Your instructions: How many lines of the listing below hold the word "carried"? Answer with the number alone.

Materials provided:

________________________________________

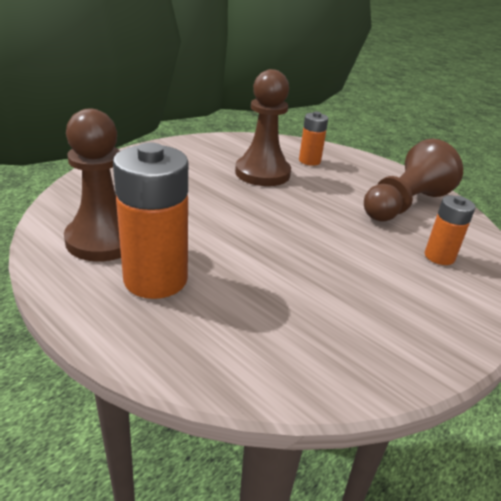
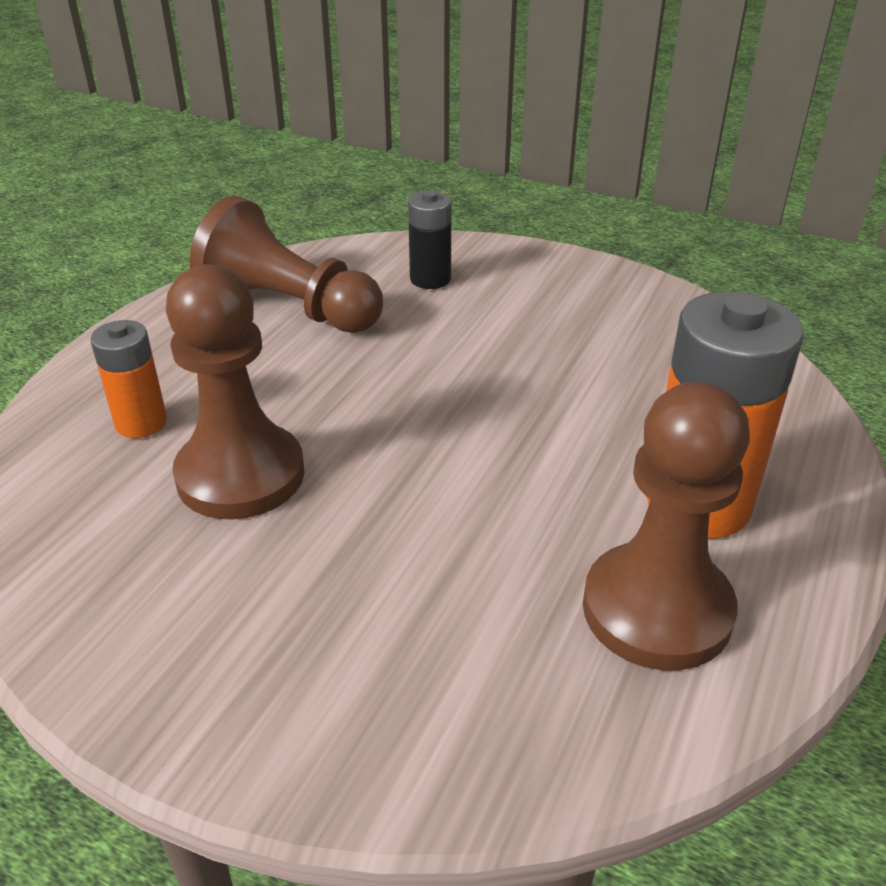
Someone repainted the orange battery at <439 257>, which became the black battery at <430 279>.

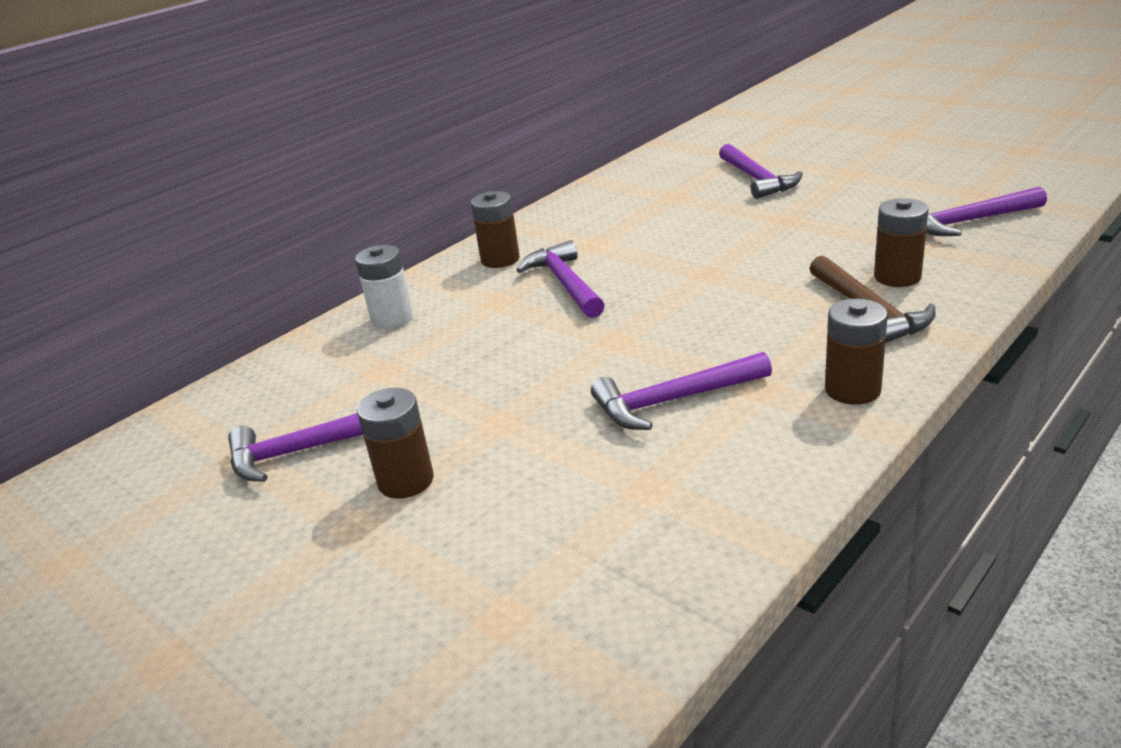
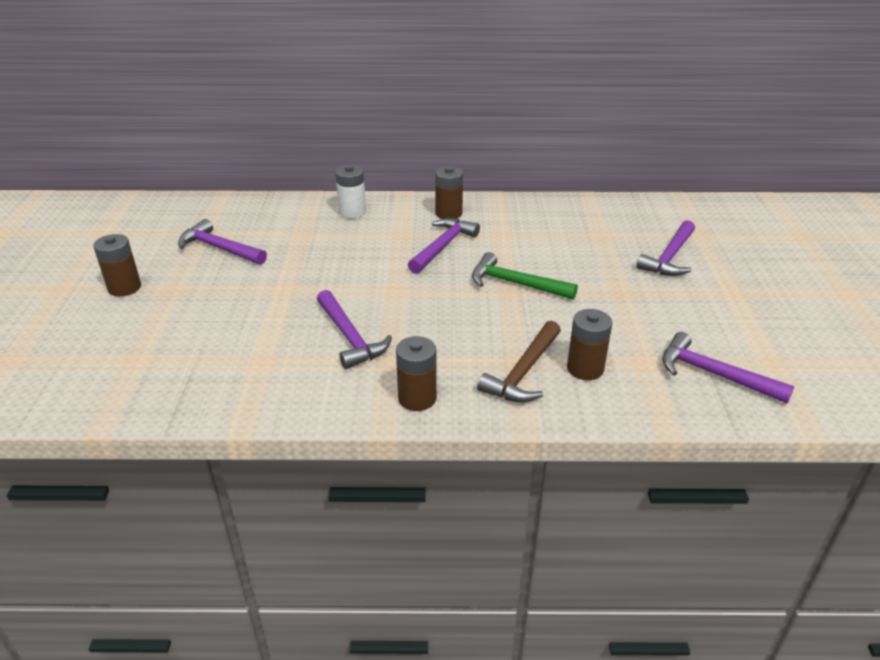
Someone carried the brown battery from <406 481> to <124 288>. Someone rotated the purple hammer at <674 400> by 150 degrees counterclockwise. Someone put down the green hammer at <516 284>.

________________________________________

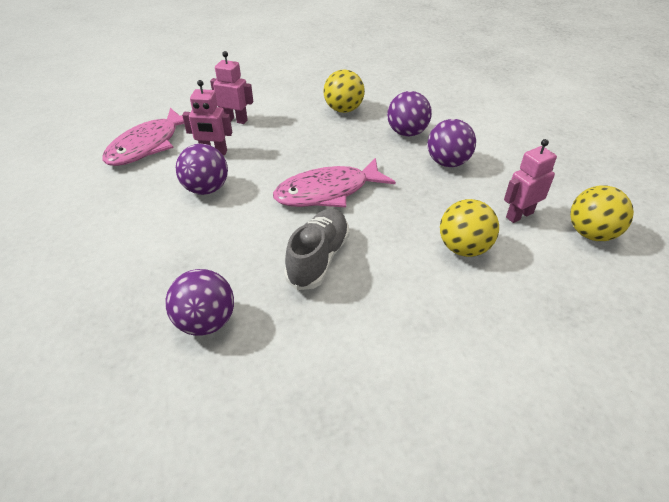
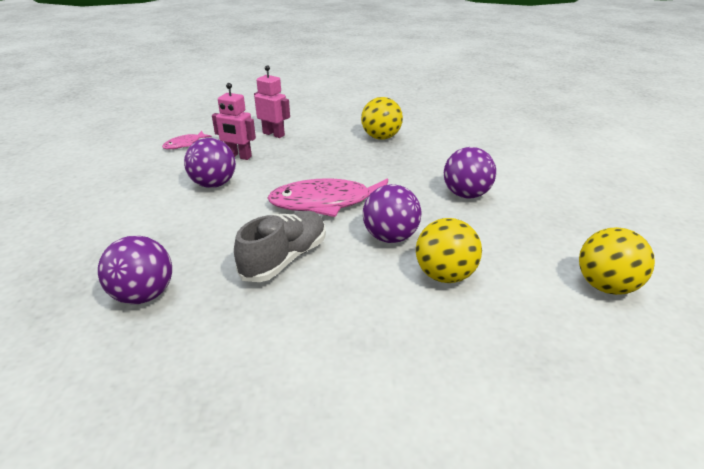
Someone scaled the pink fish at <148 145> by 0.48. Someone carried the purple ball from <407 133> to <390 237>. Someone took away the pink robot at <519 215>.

________________________________________

Answer section: 2